» Exercise goal
From the listing below, copy only the lines from the line that contains "pink brick E8:E9 level 2 -> none" to the line that contains "none -> red cone G6 level 3", counting those two lines as part of the copy.
-- Available records follows --
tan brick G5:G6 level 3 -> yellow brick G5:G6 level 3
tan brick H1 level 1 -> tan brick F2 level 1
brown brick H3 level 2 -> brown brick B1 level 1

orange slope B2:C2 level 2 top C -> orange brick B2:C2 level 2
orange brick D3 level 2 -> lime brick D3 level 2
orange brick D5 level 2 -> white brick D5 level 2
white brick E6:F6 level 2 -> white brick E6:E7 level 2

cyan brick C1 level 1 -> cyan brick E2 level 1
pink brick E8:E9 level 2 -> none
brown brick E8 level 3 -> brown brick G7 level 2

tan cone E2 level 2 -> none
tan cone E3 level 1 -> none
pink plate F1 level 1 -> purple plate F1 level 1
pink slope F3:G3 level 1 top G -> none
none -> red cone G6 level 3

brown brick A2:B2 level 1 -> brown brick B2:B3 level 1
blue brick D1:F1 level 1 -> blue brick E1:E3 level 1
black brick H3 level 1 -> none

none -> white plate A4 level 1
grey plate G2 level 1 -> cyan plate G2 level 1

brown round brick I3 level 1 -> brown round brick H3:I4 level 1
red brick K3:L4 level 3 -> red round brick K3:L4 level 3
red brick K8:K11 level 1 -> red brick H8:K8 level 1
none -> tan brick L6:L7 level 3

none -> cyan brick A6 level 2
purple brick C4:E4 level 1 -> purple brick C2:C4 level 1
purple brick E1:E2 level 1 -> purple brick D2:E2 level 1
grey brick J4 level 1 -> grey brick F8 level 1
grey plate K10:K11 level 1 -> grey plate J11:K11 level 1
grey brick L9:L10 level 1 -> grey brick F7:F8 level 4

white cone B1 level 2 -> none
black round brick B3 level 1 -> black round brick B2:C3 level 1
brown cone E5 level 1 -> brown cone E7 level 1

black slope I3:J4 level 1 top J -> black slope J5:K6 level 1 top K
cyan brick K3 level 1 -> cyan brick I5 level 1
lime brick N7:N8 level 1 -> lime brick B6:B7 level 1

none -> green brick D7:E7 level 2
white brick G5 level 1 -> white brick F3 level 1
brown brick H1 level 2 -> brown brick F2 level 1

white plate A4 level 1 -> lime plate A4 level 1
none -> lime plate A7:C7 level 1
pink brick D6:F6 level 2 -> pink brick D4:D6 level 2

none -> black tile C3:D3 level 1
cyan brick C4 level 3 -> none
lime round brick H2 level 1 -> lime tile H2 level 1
-- Available records concluded --
» Result of the task
pink brick E8:E9 level 2 -> none
brown brick E8 level 3 -> brown brick G7 level 2

tan cone E2 level 2 -> none
tan cone E3 level 1 -> none
pink plate F1 level 1 -> purple plate F1 level 1
pink slope F3:G3 level 1 top G -> none
none -> red cone G6 level 3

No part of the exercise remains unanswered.